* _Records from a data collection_
__________

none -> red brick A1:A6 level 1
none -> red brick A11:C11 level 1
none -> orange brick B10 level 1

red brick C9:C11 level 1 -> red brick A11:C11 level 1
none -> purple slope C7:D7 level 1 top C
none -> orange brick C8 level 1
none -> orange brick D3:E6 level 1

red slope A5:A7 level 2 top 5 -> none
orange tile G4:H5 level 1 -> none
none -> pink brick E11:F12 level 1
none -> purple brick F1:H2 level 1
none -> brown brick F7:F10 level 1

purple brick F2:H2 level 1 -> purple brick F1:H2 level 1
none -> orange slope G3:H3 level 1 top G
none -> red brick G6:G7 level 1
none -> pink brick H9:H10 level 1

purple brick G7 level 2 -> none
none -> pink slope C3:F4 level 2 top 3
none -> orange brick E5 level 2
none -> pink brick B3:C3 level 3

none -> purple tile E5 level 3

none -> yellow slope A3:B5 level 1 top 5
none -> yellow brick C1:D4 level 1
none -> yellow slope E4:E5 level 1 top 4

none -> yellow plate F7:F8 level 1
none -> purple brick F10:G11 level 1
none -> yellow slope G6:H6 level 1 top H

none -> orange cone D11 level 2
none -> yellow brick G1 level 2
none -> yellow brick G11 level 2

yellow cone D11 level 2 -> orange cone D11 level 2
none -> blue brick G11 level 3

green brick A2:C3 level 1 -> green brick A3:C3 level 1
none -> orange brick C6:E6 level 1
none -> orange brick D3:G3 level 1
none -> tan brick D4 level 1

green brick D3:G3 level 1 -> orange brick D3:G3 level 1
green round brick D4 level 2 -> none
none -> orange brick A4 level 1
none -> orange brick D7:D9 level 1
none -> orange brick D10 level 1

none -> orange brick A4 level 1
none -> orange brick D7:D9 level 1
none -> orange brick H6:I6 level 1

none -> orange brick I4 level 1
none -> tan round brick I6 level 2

__________

* _ASSIGNED TASK_
Set down the entries verbatim, leaving none out.

* _RESPONSE TO THIS EXERCISE_
none -> red brick A1:A6 level 1
none -> red brick A11:C11 level 1
none -> orange brick B10 level 1

red brick C9:C11 level 1 -> red brick A11:C11 level 1
none -> purple slope C7:D7 level 1 top C
none -> orange brick C8 level 1
none -> orange brick D3:E6 level 1

red slope A5:A7 level 2 top 5 -> none
orange tile G4:H5 level 1 -> none
none -> pink brick E11:F12 level 1
none -> purple brick F1:H2 level 1
none -> brown brick F7:F10 level 1

purple brick F2:H2 level 1 -> purple brick F1:H2 level 1
none -> orange slope G3:H3 level 1 top G
none -> red brick G6:G7 level 1
none -> pink brick H9:H10 level 1

purple brick G7 level 2 -> none
none -> pink slope C3:F4 level 2 top 3
none -> orange brick E5 level 2
none -> pink brick B3:C3 level 3

none -> purple tile E5 level 3

none -> yellow slope A3:B5 level 1 top 5
none -> yellow brick C1:D4 level 1
none -> yellow slope E4:E5 level 1 top 4

none -> yellow plate F7:F8 level 1
none -> purple brick F10:G11 level 1
none -> yellow slope G6:H6 level 1 top H

none -> orange cone D11 level 2
none -> yellow brick G1 level 2
none -> yellow brick G11 level 2

yellow cone D11 level 2 -> orange cone D11 level 2
none -> blue brick G11 level 3

green brick A2:C3 level 1 -> green brick A3:C3 level 1
none -> orange brick C6:E6 level 1
none -> orange brick D3:G3 level 1
none -> tan brick D4 level 1

green brick D3:G3 level 1 -> orange brick D3:G3 level 1
green round brick D4 level 2 -> none
none -> orange brick A4 level 1
none -> orange brick D7:D9 level 1
none -> orange brick D10 level 1

none -> orange brick A4 level 1
none -> orange brick D7:D9 level 1
none -> orange brick H6:I6 level 1

none -> orange brick I4 level 1
none -> tan round brick I6 level 2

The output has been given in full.